* **Task directions**
Could you please retype all of the data below exactly?
Recorded information Block Start
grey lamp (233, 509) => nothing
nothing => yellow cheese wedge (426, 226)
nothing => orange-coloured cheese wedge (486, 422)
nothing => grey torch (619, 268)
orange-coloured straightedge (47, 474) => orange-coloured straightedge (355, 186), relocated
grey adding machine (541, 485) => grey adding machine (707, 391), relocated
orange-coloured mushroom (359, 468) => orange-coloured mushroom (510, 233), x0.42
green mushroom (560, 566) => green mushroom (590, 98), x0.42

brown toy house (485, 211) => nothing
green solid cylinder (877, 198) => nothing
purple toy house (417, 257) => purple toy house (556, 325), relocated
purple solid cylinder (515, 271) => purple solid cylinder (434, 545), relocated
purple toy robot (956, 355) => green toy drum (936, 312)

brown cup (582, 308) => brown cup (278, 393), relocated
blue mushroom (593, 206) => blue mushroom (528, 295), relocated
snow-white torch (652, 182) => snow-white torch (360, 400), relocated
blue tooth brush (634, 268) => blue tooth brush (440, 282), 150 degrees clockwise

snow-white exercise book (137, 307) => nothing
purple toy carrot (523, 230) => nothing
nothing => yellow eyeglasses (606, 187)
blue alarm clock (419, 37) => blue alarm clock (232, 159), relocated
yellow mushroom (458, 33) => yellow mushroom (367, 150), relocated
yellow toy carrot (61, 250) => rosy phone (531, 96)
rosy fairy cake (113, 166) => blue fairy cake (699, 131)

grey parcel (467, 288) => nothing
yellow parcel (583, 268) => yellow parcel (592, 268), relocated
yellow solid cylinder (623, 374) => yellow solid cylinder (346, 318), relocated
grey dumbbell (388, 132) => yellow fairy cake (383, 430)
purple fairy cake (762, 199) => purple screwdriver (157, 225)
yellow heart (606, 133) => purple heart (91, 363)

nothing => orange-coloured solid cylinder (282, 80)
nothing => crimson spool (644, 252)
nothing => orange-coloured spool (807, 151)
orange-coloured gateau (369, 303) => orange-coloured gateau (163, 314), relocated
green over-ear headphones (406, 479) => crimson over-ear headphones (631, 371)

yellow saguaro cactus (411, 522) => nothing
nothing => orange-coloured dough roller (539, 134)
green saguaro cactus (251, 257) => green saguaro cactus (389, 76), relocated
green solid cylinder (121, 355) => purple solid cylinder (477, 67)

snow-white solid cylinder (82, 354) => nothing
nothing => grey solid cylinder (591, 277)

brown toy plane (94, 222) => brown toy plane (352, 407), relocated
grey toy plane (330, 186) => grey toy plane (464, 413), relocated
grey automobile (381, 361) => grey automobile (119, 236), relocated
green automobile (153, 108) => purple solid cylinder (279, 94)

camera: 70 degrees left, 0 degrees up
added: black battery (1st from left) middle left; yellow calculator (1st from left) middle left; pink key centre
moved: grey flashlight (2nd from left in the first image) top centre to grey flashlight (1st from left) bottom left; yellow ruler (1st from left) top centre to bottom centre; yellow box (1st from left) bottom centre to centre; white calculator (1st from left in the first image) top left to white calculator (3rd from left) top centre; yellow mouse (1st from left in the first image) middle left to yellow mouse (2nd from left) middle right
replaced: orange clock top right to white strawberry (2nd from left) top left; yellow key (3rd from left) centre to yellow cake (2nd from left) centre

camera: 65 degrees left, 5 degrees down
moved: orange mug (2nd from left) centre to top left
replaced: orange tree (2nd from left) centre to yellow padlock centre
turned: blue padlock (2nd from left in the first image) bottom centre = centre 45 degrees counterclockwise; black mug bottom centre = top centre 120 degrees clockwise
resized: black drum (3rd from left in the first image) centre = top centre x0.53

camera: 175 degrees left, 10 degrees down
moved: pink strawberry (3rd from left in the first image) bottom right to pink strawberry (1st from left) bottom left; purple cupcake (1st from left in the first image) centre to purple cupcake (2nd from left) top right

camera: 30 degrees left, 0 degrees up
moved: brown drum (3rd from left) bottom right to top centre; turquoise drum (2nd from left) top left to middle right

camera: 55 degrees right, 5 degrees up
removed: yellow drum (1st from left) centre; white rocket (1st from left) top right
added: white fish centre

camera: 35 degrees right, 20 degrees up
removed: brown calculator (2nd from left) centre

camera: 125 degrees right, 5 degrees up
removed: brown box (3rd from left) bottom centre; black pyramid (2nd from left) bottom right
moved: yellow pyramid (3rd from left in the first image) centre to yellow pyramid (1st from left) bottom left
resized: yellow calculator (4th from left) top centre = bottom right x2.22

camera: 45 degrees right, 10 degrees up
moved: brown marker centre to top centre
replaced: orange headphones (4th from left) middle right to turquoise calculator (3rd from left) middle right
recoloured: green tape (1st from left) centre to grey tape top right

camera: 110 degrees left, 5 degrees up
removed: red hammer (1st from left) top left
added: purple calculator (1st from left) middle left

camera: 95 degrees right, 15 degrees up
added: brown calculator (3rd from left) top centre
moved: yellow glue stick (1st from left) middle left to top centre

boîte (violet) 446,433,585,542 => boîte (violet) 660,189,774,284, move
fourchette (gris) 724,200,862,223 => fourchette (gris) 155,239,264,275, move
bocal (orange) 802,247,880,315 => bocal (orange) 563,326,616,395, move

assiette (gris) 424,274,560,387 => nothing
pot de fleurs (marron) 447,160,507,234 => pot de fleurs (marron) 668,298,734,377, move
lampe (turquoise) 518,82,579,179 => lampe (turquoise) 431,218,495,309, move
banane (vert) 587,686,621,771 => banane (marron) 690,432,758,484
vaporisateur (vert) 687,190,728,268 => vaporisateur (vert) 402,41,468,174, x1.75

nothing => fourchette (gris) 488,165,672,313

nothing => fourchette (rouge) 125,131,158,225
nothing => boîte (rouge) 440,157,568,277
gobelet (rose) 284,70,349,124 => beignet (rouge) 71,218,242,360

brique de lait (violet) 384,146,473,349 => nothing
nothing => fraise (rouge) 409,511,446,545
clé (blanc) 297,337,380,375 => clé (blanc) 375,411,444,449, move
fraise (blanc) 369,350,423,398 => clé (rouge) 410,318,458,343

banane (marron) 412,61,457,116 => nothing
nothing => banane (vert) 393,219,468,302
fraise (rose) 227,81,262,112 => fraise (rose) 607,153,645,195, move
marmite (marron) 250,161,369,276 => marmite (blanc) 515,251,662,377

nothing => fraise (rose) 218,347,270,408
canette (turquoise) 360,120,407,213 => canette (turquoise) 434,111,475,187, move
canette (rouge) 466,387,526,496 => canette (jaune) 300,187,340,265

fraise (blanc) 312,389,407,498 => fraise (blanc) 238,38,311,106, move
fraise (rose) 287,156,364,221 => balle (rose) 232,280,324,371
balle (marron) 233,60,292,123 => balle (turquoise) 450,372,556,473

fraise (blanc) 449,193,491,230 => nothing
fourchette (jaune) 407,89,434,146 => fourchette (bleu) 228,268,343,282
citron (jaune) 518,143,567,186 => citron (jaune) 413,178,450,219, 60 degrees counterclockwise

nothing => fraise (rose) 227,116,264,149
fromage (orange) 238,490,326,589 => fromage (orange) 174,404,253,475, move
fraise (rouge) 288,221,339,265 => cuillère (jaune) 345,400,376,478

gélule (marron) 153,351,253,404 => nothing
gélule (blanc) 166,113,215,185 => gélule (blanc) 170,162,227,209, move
Recorded information Block End
* **Exercise solution**
grey lamp (233, 509) => nothing
nothing => yellow cheese wedge (426, 226)
nothing => orange-coloured cheese wedge (486, 422)
nothing => grey torch (619, 268)
orange-coloured straightedge (47, 474) => orange-coloured straightedge (355, 186), relocated
grey adding machine (541, 485) => grey adding machine (707, 391), relocated
orange-coloured mushroom (359, 468) => orange-coloured mushroom (510, 233), x0.42
green mushroom (560, 566) => green mushroom (590, 98), x0.42

brown toy house (485, 211) => nothing
green solid cylinder (877, 198) => nothing
purple toy house (417, 257) => purple toy house (556, 325), relocated
purple solid cylinder (515, 271) => purple solid cylinder (434, 545), relocated
purple toy robot (956, 355) => green toy drum (936, 312)

brown cup (582, 308) => brown cup (278, 393), relocated
blue mushroom (593, 206) => blue mushroom (528, 295), relocated
snow-white torch (652, 182) => snow-white torch (360, 400), relocated
blue tooth brush (634, 268) => blue tooth brush (440, 282), 150 degrees clockwise

snow-white exercise book (137, 307) => nothing
purple toy carrot (523, 230) => nothing
nothing => yellow eyeglasses (606, 187)
blue alarm clock (419, 37) => blue alarm clock (232, 159), relocated
yellow mushroom (458, 33) => yellow mushroom (367, 150), relocated
yellow toy carrot (61, 250) => rosy phone (531, 96)
rosy fairy cake (113, 166) => blue fairy cake (699, 131)

grey parcel (467, 288) => nothing
yellow parcel (583, 268) => yellow parcel (592, 268), relocated
yellow solid cylinder (623, 374) => yellow solid cylinder (346, 318), relocated
grey dumbbell (388, 132) => yellow fairy cake (383, 430)
purple fairy cake (762, 199) => purple screwdriver (157, 225)
yellow heart (606, 133) => purple heart (91, 363)

nothing => orange-coloured solid cylinder (282, 80)
nothing => crimson spool (644, 252)
nothing => orange-coloured spool (807, 151)
orange-coloured gateau (369, 303) => orange-coloured gateau (163, 314), relocated
green over-ear headphones (406, 479) => crimson over-ear headphones (631, 371)

yellow saguaro cactus (411, 522) => nothing
nothing => orange-coloured dough roller (539, 134)
green saguaro cactus (251, 257) => green saguaro cactus (389, 76), relocated
green solid cylinder (121, 355) => purple solid cylinder (477, 67)

snow-white solid cylinder (82, 354) => nothing
nothing => grey solid cylinder (591, 277)

brown toy plane (94, 222) => brown toy plane (352, 407), relocated
grey toy plane (330, 186) => grey toy plane (464, 413), relocated
grey automobile (381, 361) => grey automobile (119, 236), relocated
green automobile (153, 108) => purple solid cylinder (279, 94)

camera: 70 degrees left, 0 degrees up
added: black battery (1st from left) middle left; yellow calculator (1st from left) middle left; pink key centre
moved: grey flashlight (2nd from left in the first image) top centre to grey flashlight (1st from left) bottom left; yellow ruler (1st from left) top centre to bottom centre; yellow box (1st from left) bottom centre to centre; white calculator (1st from left in the first image) top left to white calculator (3rd from left) top centre; yellow mouse (1st from left in the first image) middle left to yellow mouse (2nd from left) middle right
replaced: orange clock top right to white strawberry (2nd from left) top left; yellow key (3rd from left) centre to yellow cake (2nd from left) centre

camera: 65 degrees left, 5 degrees down
moved: orange mug (2nd from left) centre to top left
replaced: orange tree (2nd from left) centre to yellow padlock centre
turned: blue padlock (2nd from left in the first image) bottom centre = centre 45 degrees counterclockwise; black mug bottom centre = top centre 120 degrees clockwise
resized: black drum (3rd from left in the first image) centre = top centre x0.53

camera: 175 degrees left, 10 degrees down
moved: pink strawberry (3rd from left in the first image) bottom right to pink strawberry (1st from left) bottom left; purple cupcake (1st from left in the first image) centre to purple cupcake (2nd from left) top right

camera: 30 degrees left, 0 degrees up
moved: brown drum (3rd from left) bottom right to top centre; turquoise drum (2nd from left) top left to middle right

camera: 55 degrees right, 5 degrees up
removed: yellow drum (1st from left) centre; white rocket (1st from left) top right
added: white fish centre

camera: 35 degrees right, 20 degrees up
removed: brown calculator (2nd from left) centre

camera: 125 degrees right, 5 degrees up
removed: brown box (3rd from left) bottom centre; black pyramid (2nd from left) bottom right
moved: yellow pyramid (3rd from left in the first image) centre to yellow pyramid (1st from left) bottom left
resized: yellow calculator (4th from left) top centre = bottom right x2.22

camera: 45 degrees right, 10 degrees up
moved: brown marker centre to top centre
replaced: orange headphones (4th from left) middle right to turquoise calculator (3rd from left) middle right
recoloured: green tape (1st from left) centre to grey tape top right

camera: 110 degrees left, 5 degrees up
removed: red hammer (1st from left) top left
added: purple calculator (1st from left) middle left

camera: 95 degrees right, 15 degrees up
added: brown calculator (3rd from left) top centre
moved: yellow glue stick (1st from left) middle left to top centre

boîte (violet) 446,433,585,542 => boîte (violet) 660,189,774,284, move
fourchette (gris) 724,200,862,223 => fourchette (gris) 155,239,264,275, move
bocal (orange) 802,247,880,315 => bocal (orange) 563,326,616,395, move

assiette (gris) 424,274,560,387 => nothing
pot de fleurs (marron) 447,160,507,234 => pot de fleurs (marron) 668,298,734,377, move
lampe (turquoise) 518,82,579,179 => lampe (turquoise) 431,218,495,309, move
banane (vert) 587,686,621,771 => banane (marron) 690,432,758,484
vaporisateur (vert) 687,190,728,268 => vaporisateur (vert) 402,41,468,174, x1.75

nothing => fourchette (gris) 488,165,672,313

nothing => fourchette (rouge) 125,131,158,225
nothing => boîte (rouge) 440,157,568,277
gobelet (rose) 284,70,349,124 => beignet (rouge) 71,218,242,360

brique de lait (violet) 384,146,473,349 => nothing
nothing => fraise (rouge) 409,511,446,545
clé (blanc) 297,337,380,375 => clé (blanc) 375,411,444,449, move
fraise (blanc) 369,350,423,398 => clé (rouge) 410,318,458,343

banane (marron) 412,61,457,116 => nothing
nothing => banane (vert) 393,219,468,302
fraise (rose) 227,81,262,112 => fraise (rose) 607,153,645,195, move
marmite (marron) 250,161,369,276 => marmite (blanc) 515,251,662,377

nothing => fraise (rose) 218,347,270,408
canette (turquoise) 360,120,407,213 => canette (turquoise) 434,111,475,187, move
canette (rouge) 466,387,526,496 => canette (jaune) 300,187,340,265

fraise (blanc) 312,389,407,498 => fraise (blanc) 238,38,311,106, move
fraise (rose) 287,156,364,221 => balle (rose) 232,280,324,371
balle (marron) 233,60,292,123 => balle (turquoise) 450,372,556,473

fraise (blanc) 449,193,491,230 => nothing
fourchette (jaune) 407,89,434,146 => fourchette (bleu) 228,268,343,282
citron (jaune) 518,143,567,186 => citron (jaune) 413,178,450,219, 60 degrees counterclockwise

nothing => fraise (rose) 227,116,264,149
fromage (orange) 238,490,326,589 => fromage (orange) 174,404,253,475, move
fraise (rouge) 288,221,339,265 => cuillère (jaune) 345,400,376,478

gélule (marron) 153,351,253,404 => nothing
gélule (blanc) 166,113,215,185 => gélule (blanc) 170,162,227,209, move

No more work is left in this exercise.